The problem: Please repeat, exactly as written, the line containing "(646, 360) = (420, 353): grey" and every line after it through the end of the records below.

Saved data entries
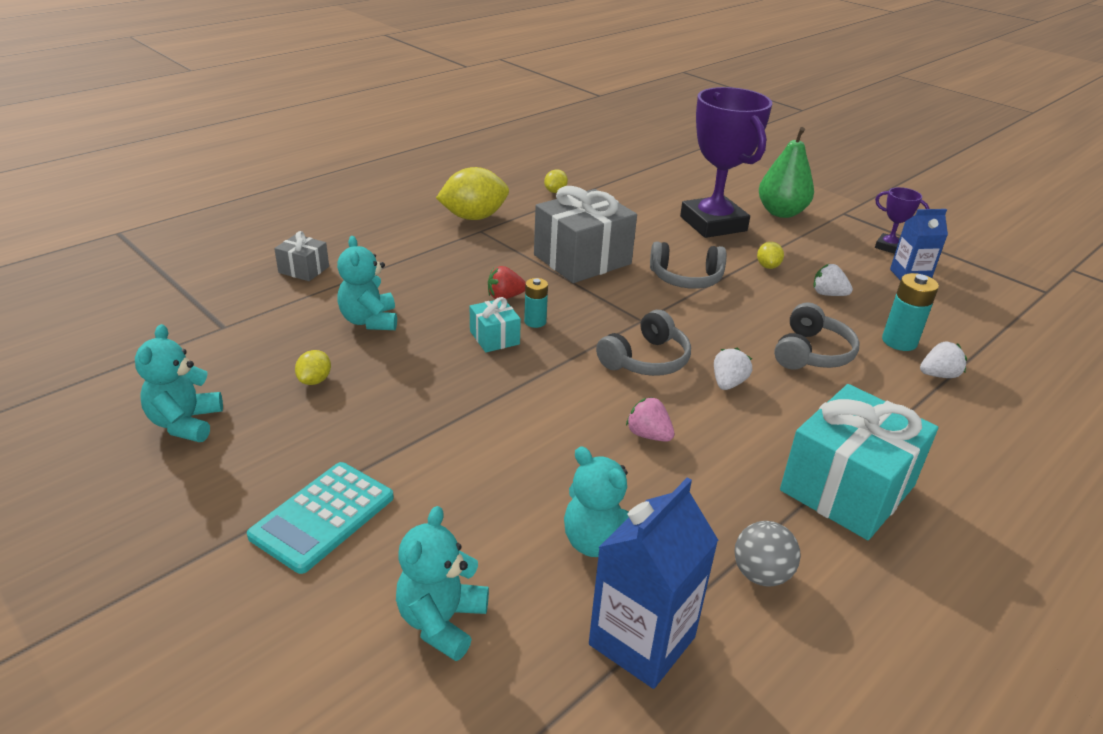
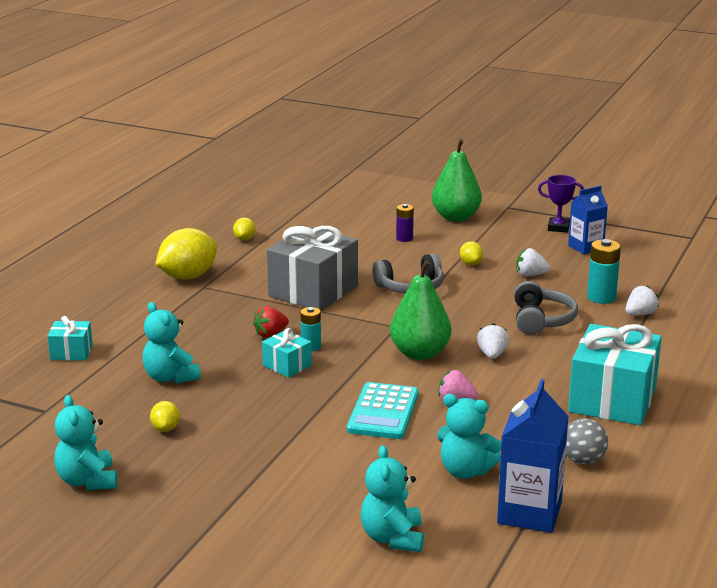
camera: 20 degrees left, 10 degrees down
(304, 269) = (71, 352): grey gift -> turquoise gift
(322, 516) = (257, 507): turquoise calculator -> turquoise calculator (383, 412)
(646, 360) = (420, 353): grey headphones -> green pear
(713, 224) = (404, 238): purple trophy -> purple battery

Result of this exercise:
(646, 360) = (420, 353): grey headphones -> green pear
(713, 224) = (404, 238): purple trophy -> purple battery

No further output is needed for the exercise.